* _THE TASK_
Transcribe word for word the lines below from the line with "RGB1 pin B: D19 -> D26" through the line with "IMU pin INT: A0 -> D4", ends included.

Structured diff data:
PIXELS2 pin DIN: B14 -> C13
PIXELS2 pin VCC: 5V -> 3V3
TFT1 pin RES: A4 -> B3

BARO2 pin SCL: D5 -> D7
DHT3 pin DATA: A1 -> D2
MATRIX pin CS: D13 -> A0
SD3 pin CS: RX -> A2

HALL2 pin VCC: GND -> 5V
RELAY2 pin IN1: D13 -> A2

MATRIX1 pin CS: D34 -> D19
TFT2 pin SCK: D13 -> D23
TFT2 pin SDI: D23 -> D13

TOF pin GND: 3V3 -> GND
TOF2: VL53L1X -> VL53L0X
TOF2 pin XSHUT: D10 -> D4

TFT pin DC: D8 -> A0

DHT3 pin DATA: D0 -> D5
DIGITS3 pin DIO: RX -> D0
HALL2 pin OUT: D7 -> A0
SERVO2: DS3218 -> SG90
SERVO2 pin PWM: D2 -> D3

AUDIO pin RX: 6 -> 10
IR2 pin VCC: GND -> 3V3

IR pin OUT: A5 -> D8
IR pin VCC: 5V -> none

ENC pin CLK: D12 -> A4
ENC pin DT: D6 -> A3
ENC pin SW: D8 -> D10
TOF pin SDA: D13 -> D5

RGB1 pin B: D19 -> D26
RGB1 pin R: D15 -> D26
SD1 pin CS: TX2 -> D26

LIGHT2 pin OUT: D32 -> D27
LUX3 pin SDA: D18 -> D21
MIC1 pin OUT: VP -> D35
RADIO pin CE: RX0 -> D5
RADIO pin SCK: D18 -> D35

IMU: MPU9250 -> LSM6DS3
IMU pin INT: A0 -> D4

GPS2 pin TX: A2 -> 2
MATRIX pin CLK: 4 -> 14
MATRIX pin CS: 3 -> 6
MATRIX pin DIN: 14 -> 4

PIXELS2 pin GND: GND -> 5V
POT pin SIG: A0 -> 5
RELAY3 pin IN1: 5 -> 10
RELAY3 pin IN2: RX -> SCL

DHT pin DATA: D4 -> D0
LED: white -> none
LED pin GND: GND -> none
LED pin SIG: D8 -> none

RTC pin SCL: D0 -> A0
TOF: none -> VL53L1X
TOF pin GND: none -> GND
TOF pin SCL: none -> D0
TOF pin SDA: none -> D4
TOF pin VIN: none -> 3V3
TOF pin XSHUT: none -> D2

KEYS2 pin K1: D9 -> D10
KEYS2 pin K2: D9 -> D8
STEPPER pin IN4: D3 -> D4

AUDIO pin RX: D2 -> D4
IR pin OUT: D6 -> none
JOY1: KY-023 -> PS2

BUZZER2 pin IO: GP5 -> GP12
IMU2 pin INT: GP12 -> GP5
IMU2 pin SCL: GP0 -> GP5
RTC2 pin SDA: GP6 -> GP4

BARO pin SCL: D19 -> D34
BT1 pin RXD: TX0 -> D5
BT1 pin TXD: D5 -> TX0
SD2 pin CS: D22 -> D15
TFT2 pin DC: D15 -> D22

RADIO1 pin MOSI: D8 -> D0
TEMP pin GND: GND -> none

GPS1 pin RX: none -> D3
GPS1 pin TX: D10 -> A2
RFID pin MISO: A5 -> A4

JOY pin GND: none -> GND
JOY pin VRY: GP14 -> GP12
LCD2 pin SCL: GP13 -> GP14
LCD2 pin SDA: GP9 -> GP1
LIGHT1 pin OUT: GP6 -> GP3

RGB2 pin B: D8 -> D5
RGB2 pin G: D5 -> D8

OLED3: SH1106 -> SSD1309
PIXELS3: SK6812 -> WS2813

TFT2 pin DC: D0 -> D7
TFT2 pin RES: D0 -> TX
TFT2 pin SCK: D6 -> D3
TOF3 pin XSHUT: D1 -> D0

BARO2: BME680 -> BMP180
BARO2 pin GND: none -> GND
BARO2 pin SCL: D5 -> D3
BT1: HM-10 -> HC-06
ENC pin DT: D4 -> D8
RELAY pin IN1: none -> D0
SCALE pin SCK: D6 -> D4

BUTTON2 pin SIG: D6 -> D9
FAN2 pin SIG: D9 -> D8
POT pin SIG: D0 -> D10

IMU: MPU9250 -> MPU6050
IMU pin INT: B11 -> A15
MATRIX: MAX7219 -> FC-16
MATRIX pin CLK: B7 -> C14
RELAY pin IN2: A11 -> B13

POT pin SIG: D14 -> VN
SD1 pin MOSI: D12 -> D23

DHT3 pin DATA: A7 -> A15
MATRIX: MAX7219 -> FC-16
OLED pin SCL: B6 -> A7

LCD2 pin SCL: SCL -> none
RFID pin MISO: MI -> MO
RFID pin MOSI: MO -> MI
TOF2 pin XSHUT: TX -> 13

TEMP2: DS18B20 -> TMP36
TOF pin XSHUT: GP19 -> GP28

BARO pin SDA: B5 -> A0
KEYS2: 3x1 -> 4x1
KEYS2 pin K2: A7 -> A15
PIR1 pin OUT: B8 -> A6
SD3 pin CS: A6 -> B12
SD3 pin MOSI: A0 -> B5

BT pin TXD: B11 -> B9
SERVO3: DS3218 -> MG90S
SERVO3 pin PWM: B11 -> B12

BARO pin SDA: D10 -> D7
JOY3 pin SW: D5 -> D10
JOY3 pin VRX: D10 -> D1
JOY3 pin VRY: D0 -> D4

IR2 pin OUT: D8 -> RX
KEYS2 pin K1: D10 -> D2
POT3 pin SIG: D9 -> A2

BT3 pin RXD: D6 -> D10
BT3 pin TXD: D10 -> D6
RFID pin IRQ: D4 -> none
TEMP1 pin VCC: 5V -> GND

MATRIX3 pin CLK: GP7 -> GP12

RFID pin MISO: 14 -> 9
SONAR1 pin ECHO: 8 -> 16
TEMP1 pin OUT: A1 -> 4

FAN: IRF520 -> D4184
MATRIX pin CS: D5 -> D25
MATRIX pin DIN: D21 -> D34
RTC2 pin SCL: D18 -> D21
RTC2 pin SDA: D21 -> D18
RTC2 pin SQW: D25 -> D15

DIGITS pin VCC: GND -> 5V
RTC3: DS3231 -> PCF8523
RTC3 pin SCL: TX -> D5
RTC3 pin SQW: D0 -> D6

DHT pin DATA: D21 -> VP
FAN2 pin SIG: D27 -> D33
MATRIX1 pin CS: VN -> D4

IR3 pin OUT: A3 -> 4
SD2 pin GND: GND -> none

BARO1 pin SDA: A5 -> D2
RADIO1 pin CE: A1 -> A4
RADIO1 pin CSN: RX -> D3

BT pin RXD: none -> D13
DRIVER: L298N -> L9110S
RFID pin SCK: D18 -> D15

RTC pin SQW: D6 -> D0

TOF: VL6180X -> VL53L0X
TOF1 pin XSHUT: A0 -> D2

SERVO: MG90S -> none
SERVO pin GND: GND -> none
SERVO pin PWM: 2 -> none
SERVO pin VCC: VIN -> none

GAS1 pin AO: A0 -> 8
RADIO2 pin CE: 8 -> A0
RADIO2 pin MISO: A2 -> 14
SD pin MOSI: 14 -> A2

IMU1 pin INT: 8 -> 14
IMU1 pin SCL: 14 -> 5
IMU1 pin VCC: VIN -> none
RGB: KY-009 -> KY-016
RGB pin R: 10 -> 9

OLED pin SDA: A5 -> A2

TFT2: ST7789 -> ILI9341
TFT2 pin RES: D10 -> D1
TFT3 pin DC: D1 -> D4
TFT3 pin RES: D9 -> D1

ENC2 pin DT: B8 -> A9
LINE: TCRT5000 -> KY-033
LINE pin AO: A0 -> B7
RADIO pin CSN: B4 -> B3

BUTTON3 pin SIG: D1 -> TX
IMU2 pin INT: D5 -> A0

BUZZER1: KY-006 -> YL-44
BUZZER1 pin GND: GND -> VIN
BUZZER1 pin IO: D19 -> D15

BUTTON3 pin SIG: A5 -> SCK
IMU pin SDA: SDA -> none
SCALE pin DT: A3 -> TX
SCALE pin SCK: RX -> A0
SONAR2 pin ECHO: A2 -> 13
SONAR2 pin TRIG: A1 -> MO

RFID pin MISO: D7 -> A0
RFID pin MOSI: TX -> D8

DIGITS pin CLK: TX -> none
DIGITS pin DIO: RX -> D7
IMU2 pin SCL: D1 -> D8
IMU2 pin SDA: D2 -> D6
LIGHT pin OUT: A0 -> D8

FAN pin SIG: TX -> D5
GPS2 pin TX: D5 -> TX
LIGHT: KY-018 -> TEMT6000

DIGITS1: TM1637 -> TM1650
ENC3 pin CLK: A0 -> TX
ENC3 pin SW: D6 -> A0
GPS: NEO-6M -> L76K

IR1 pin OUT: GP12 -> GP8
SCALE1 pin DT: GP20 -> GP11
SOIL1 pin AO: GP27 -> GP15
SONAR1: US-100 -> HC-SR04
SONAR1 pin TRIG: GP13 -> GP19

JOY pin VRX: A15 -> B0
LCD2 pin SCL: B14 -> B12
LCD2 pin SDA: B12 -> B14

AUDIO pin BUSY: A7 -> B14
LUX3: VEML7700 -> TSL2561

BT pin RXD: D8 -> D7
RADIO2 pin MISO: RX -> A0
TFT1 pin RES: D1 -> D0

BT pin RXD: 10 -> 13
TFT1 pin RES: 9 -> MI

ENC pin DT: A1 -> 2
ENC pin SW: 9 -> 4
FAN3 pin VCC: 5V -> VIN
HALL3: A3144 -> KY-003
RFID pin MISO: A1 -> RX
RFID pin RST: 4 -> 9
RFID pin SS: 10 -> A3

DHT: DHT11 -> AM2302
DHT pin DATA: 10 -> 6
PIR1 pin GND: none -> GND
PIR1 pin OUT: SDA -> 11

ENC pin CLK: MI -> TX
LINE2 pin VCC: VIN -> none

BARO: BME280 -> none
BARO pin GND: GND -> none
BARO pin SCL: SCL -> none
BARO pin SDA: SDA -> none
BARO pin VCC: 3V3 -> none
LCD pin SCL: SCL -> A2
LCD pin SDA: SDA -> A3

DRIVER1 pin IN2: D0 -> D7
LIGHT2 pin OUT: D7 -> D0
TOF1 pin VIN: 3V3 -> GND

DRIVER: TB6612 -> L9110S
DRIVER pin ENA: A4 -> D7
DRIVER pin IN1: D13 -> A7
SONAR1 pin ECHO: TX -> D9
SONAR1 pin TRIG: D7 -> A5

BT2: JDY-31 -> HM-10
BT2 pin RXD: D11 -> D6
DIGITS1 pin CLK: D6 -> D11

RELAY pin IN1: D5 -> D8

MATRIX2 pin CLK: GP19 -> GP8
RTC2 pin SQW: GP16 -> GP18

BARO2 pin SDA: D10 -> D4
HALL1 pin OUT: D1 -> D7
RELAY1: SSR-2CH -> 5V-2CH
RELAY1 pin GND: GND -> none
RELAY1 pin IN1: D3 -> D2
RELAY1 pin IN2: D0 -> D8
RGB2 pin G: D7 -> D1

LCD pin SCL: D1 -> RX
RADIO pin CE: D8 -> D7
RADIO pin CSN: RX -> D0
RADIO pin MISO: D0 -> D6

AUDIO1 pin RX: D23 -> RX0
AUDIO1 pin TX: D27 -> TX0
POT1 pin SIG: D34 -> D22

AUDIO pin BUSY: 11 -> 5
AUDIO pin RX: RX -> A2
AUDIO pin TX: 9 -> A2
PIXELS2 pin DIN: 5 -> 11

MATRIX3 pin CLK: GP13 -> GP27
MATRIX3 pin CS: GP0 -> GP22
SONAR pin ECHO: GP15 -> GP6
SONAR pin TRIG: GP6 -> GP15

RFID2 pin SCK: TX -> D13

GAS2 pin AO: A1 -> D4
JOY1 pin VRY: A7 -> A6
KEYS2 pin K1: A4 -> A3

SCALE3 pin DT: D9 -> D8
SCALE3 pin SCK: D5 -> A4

* _RESPONSE AREA_
RGB1 pin B: D19 -> D26
RGB1 pin R: D15 -> D26
SD1 pin CS: TX2 -> D26

LIGHT2 pin OUT: D32 -> D27
LUX3 pin SDA: D18 -> D21
MIC1 pin OUT: VP -> D35
RADIO pin CE: RX0 -> D5
RADIO pin SCK: D18 -> D35

IMU: MPU9250 -> LSM6DS3
IMU pin INT: A0 -> D4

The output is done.